- About this task -
From the entries below, return only the lines starting at the one that contains "L1: none -> 3.3mH (GND, n1)" and ending at the one that contains "R16: 6.8k (GND, VS) -> 6.8k (GND, n5)", exactly as they stand.
(Provided records)
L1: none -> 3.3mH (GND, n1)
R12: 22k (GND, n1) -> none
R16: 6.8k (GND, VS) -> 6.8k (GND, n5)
(End Provided records)
(Provided records)
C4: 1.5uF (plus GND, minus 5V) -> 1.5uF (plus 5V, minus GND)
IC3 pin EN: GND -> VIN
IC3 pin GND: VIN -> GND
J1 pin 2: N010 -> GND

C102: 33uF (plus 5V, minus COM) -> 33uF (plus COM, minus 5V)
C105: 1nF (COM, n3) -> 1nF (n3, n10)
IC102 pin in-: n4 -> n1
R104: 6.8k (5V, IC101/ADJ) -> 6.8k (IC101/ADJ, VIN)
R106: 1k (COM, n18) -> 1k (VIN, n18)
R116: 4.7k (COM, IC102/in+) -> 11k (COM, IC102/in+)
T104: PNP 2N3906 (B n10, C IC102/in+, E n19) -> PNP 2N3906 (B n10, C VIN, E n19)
(End Provided records)
(Provided records)
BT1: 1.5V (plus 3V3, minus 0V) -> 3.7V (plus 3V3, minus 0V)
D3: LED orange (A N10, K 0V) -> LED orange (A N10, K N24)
(End Provided records)
- Solution to this exercise -
L1: none -> 3.3mH (GND, n1)
R12: 22k (GND, n1) -> none
R16: 6.8k (GND, VS) -> 6.8k (GND, n5)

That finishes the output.